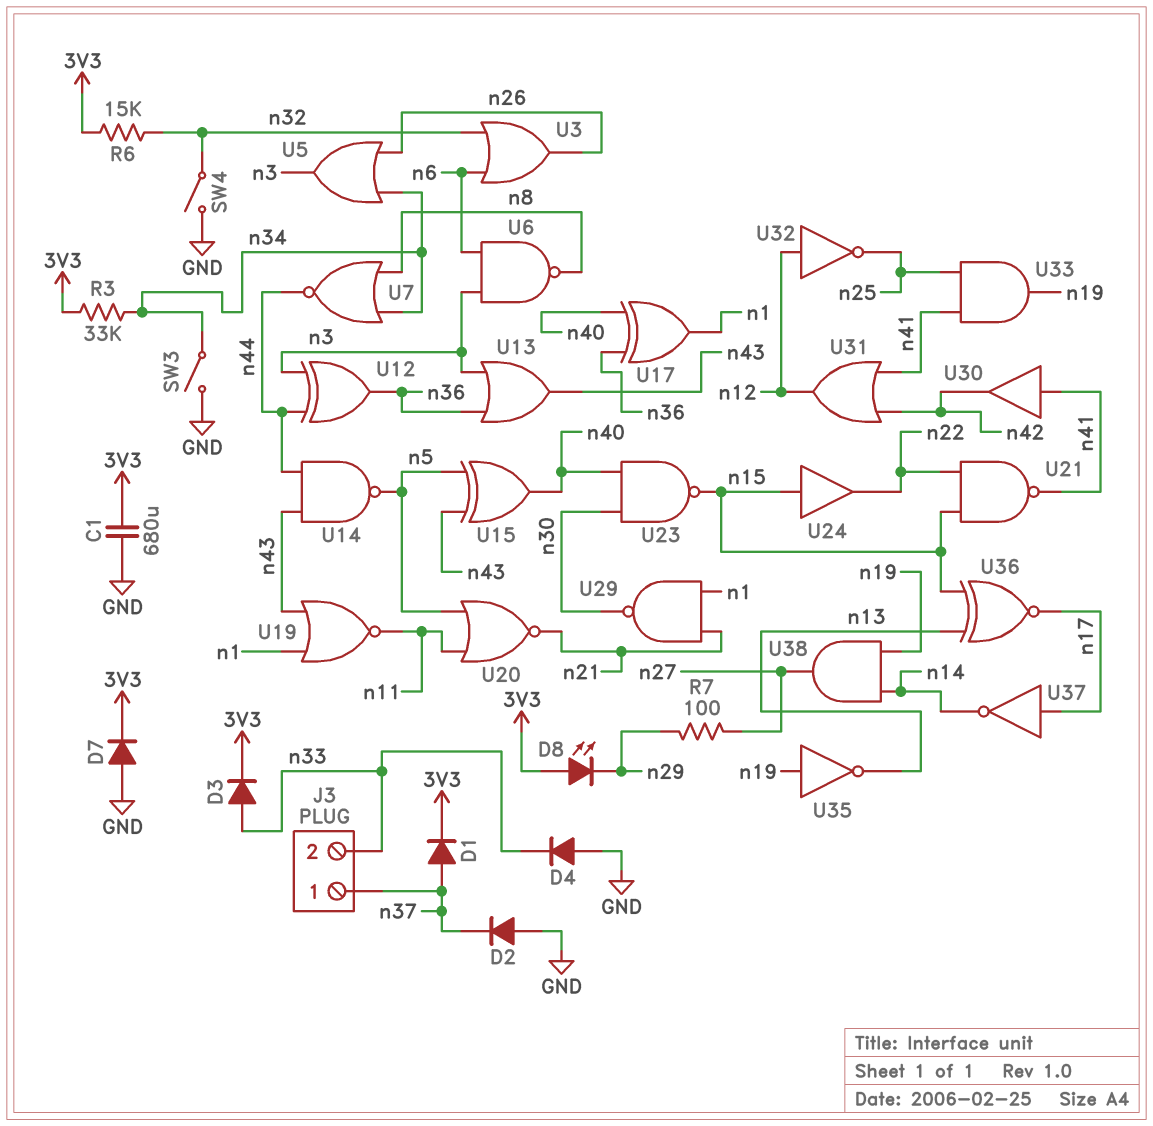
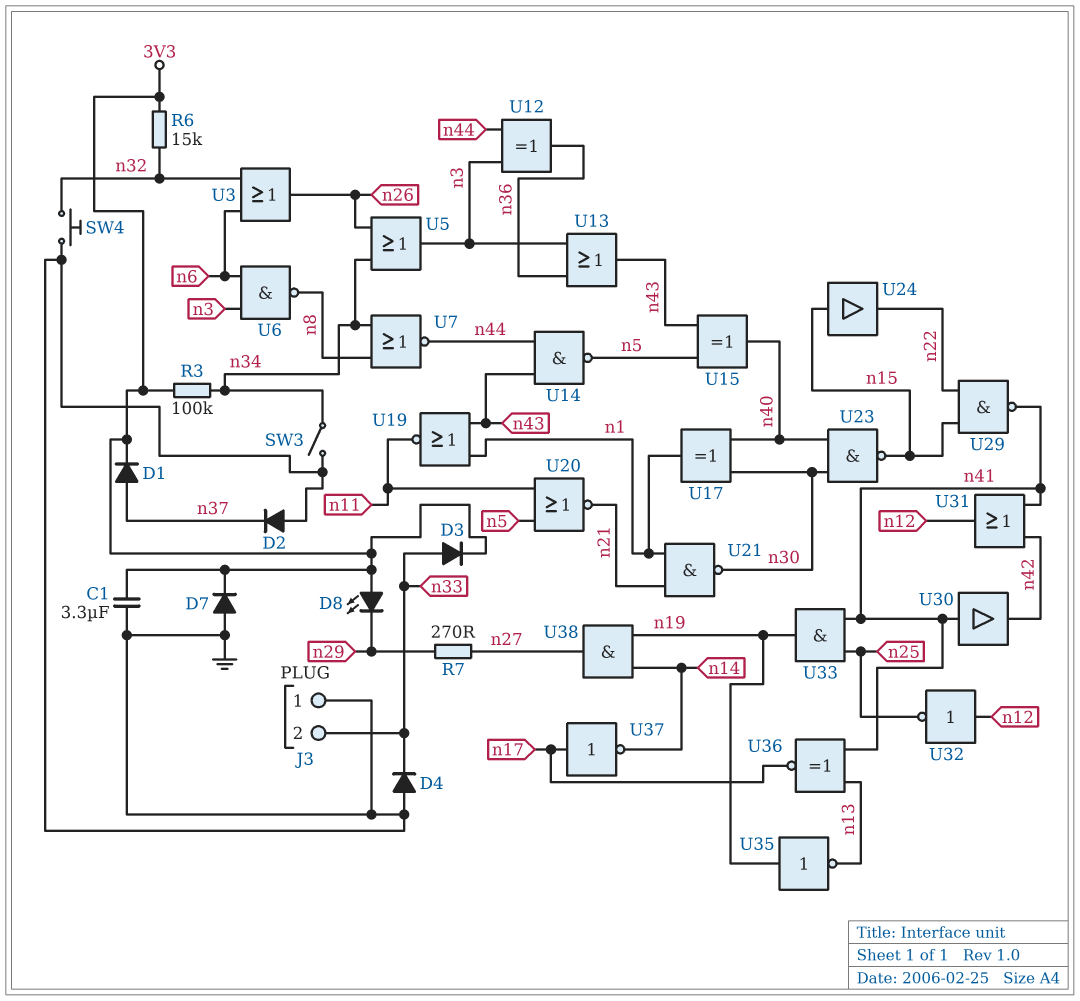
C1: 680uF (3V3, GND) -> 3.3uF (3V3, GND)
J3 pin 1: n37 -> GND
R3: 33k (3V3, n34) -> 100k (3V3, n34)
R7: 100 (n27, n29) -> 270 (n27, n29)
SW4: switch (GND, n32) -> button (GND, n32)
U17: XOR (in n36, in n40, out n1) -> XOR (in n30, in n40, out n1)
U21: NAND (in n15, in n22, out n41) -> NAND (in n1, in n21, out n30)
U29: NAND (in n1, in n21, out n30) -> NAND (in n15, in n22, out n41)
U36: XNOR (in n13, in n15, out n17) -> XNOR (in n13, in n41, out n17)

..............................

About this task
Could you say how many lines in the listing contain the string "NAND"? Only the number, please.

Answer to this exercise
2